WHAT YOU ARE ASKED TO DO: Answer with the exact lines of the following material from the one containing "(545, 330) = (469, 282): orange" through the one containing "(547, 138) = (346, 126): orange", both end lines included.

============

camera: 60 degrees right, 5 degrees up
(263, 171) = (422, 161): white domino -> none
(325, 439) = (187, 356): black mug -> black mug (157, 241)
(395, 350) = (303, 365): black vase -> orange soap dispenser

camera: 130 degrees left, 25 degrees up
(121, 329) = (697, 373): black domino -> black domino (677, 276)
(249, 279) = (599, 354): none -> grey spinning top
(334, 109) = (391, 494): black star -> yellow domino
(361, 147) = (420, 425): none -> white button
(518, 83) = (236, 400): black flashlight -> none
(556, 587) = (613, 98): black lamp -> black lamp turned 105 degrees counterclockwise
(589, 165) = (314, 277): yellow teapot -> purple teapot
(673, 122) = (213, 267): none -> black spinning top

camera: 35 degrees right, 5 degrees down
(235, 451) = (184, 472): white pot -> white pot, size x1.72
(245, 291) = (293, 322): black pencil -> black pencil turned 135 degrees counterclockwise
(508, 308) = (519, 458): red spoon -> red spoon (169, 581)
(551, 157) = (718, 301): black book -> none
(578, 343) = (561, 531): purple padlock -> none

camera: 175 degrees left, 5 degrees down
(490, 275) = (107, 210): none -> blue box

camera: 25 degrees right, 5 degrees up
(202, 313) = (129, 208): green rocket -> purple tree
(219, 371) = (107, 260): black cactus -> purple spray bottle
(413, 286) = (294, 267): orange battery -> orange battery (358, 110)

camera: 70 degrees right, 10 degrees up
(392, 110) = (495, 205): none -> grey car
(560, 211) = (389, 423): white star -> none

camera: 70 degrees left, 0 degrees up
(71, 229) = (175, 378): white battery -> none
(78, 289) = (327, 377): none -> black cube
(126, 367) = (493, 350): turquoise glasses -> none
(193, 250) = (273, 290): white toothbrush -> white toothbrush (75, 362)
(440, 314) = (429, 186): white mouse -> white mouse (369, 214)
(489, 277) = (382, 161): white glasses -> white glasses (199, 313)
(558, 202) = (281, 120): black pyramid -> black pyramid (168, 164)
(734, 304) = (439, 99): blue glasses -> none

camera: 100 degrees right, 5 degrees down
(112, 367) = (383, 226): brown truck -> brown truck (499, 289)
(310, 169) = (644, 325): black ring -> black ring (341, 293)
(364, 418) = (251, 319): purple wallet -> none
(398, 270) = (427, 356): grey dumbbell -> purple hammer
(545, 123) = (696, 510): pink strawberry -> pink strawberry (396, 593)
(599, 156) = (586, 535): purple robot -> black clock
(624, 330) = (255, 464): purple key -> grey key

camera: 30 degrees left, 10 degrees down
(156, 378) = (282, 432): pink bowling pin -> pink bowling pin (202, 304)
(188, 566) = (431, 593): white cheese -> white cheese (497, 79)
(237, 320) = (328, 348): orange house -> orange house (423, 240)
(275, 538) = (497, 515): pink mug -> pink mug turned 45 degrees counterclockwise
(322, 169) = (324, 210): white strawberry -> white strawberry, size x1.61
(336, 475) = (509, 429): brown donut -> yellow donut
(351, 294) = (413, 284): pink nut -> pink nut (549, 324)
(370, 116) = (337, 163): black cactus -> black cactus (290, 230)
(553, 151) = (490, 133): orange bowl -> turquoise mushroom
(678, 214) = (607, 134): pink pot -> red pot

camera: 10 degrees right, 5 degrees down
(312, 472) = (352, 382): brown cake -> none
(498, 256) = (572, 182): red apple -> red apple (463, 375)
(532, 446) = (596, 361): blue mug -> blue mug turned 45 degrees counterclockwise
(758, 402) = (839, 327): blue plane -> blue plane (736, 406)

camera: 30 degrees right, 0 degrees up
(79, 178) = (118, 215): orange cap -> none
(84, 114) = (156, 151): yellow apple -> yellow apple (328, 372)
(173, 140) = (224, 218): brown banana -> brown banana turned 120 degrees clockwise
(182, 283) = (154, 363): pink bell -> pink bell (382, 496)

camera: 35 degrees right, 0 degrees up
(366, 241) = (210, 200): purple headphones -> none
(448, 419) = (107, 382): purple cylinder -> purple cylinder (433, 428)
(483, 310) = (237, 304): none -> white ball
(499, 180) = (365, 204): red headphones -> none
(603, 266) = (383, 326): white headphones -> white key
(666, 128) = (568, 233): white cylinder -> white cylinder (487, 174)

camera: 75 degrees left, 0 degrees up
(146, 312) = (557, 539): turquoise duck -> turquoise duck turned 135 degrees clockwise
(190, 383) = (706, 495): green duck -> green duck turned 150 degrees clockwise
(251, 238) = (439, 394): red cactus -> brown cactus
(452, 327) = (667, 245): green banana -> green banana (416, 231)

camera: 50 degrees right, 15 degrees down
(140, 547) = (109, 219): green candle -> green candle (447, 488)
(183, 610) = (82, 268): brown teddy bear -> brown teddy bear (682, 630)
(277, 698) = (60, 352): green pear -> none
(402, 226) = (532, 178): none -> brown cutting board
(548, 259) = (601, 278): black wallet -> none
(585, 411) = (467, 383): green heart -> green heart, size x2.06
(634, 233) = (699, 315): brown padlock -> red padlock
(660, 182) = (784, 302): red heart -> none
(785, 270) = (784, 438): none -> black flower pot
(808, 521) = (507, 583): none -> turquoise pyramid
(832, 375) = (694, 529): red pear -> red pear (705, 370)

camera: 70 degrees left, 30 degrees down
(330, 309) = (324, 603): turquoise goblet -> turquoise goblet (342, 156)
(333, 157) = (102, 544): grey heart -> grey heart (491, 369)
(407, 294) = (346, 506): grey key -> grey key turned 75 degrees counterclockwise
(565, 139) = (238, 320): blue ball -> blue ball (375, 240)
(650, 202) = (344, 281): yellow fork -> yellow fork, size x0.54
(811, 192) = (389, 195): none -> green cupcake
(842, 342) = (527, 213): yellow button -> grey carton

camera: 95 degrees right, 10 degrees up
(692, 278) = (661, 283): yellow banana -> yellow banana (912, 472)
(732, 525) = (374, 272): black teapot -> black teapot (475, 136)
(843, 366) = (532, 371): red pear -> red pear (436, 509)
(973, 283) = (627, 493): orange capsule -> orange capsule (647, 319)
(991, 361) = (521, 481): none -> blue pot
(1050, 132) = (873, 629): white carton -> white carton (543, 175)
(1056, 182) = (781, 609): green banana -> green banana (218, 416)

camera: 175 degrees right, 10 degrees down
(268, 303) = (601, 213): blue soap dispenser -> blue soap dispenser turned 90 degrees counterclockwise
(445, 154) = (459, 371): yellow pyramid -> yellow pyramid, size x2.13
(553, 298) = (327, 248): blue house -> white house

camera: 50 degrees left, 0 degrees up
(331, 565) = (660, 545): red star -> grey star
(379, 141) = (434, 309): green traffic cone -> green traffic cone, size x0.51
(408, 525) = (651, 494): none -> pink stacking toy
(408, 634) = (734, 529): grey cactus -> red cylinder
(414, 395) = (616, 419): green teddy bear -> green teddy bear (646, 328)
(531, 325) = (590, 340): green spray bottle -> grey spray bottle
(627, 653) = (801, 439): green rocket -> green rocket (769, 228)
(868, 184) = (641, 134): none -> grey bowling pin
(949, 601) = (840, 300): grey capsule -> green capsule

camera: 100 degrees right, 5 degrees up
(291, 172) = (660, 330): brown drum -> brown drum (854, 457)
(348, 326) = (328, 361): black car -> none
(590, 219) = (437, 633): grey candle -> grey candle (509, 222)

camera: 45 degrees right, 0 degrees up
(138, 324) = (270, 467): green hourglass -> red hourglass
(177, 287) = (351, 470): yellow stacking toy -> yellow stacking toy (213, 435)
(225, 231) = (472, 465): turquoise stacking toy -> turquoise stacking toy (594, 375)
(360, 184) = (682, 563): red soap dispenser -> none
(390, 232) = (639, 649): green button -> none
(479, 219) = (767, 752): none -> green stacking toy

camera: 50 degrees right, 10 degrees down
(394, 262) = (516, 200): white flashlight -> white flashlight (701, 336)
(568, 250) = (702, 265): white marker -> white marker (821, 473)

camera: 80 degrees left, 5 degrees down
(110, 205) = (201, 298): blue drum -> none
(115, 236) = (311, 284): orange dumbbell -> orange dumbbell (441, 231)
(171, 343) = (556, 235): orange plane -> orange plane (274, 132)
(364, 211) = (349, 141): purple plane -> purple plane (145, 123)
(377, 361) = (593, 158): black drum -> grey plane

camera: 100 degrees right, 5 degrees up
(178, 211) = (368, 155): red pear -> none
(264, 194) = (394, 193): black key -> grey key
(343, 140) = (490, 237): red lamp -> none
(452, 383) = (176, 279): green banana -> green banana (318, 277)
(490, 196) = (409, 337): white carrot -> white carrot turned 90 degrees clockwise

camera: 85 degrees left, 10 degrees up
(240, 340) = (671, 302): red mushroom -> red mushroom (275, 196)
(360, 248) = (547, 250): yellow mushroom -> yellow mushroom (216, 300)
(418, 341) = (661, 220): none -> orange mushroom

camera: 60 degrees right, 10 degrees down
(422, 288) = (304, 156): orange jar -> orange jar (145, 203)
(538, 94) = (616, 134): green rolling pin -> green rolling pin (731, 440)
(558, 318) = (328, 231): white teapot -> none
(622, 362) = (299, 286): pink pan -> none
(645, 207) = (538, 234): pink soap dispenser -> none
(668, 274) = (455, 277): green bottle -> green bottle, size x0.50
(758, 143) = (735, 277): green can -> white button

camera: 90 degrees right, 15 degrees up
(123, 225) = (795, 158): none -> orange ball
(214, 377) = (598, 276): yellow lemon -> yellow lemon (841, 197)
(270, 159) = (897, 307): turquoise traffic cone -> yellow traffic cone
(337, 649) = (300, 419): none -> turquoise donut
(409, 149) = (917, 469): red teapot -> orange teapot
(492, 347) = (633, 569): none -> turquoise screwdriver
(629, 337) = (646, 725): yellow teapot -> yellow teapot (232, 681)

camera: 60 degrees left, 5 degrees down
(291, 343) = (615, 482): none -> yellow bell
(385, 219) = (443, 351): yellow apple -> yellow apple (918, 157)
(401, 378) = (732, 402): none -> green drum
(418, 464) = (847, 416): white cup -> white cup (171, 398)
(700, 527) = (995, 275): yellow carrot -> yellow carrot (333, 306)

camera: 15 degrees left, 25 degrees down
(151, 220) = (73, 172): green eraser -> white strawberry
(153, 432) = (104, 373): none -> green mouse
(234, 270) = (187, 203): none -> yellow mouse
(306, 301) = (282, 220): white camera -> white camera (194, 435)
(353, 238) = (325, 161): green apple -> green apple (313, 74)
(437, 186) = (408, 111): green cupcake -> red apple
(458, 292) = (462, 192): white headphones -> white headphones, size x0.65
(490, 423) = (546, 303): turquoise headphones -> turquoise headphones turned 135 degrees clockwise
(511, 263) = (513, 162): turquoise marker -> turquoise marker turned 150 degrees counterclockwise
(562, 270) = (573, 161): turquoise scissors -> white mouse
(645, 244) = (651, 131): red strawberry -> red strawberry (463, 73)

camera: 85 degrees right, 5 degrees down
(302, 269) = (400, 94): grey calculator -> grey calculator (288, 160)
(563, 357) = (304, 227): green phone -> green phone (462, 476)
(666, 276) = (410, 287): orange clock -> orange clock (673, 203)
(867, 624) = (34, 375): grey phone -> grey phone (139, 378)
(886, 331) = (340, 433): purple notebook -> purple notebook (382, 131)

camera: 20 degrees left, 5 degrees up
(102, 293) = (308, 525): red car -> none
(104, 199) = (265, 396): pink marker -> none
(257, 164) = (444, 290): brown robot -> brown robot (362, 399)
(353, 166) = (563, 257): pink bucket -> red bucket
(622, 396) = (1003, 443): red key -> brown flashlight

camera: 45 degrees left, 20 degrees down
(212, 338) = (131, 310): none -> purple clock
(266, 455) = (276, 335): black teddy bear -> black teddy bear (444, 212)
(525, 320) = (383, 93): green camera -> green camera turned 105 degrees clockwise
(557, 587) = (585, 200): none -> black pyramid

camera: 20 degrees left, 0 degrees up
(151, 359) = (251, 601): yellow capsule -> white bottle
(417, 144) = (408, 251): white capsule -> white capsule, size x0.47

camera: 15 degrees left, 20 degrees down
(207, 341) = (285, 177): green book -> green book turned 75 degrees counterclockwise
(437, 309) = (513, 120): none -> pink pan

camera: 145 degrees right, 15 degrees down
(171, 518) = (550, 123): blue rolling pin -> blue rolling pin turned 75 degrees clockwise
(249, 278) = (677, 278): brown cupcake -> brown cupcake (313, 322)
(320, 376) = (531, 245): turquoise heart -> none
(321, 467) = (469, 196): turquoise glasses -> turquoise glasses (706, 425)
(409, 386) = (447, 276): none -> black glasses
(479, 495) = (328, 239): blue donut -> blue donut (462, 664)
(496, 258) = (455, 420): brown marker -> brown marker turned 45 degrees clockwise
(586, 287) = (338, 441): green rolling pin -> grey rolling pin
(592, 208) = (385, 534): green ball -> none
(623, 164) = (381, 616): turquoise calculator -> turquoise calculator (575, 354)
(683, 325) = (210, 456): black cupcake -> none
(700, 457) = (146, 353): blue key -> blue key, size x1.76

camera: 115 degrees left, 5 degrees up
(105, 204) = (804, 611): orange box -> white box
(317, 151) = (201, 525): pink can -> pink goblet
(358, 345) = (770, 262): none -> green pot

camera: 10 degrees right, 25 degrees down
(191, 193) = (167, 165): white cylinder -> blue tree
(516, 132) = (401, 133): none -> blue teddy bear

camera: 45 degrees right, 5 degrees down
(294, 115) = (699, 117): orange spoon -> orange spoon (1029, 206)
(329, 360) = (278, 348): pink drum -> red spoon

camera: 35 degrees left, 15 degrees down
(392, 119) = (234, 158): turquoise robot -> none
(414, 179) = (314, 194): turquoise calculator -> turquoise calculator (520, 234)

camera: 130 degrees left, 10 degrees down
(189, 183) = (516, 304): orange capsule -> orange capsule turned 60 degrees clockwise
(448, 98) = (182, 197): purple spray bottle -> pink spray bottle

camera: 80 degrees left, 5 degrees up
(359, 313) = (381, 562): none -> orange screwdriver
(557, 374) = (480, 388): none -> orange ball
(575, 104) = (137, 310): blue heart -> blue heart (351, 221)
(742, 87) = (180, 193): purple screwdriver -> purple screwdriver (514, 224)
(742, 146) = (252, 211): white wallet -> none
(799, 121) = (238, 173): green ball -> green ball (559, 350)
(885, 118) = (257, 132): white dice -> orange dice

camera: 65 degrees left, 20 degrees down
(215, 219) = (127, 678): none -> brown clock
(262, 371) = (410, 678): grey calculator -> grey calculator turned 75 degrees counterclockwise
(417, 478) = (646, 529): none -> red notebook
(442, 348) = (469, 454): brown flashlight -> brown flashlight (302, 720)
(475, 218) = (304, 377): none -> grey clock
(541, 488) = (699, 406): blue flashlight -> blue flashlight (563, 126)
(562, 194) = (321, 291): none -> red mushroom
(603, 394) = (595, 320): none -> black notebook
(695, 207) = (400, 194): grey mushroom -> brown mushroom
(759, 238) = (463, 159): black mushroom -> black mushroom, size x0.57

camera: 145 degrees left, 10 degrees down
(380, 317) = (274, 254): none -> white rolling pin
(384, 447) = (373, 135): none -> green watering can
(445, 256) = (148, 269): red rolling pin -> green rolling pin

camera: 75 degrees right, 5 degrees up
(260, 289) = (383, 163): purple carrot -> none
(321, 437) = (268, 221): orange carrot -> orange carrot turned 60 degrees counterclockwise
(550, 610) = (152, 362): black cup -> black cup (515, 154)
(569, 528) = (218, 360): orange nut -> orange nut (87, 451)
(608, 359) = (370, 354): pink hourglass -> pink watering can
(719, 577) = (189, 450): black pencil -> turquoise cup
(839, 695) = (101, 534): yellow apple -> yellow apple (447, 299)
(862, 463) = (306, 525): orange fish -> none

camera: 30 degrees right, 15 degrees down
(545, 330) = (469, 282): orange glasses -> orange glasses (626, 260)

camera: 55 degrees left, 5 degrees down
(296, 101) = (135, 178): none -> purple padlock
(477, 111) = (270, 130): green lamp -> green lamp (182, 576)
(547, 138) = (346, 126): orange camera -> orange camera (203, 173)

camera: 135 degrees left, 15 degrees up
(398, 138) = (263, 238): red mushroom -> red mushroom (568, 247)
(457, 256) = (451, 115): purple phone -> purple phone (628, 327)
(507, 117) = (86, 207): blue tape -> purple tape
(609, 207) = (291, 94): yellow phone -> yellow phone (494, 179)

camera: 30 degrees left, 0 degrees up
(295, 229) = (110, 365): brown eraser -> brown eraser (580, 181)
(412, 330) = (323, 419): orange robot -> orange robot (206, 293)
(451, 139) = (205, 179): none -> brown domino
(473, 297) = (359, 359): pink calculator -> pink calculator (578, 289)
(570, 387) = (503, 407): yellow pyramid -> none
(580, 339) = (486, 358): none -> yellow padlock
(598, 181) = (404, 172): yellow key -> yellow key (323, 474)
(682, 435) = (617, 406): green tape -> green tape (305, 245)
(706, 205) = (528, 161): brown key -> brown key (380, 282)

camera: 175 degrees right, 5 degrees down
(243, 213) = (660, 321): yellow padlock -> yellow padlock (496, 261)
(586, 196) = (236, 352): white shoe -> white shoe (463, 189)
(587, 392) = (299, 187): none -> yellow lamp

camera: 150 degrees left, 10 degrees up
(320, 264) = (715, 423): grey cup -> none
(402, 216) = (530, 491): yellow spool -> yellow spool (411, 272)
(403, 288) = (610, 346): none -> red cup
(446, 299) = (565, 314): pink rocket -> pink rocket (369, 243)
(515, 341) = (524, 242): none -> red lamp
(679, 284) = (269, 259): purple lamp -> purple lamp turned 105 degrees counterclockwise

============

SOLUTION TO THE PROBLEM:
(545, 330) = (469, 282): orange glasses -> orange glasses (626, 260)

camera: 55 degrees left, 5 degrees down
(296, 101) = (135, 178): none -> purple padlock
(477, 111) = (270, 130): green lamp -> green lamp (182, 576)
(547, 138) = (346, 126): orange camera -> orange camera (203, 173)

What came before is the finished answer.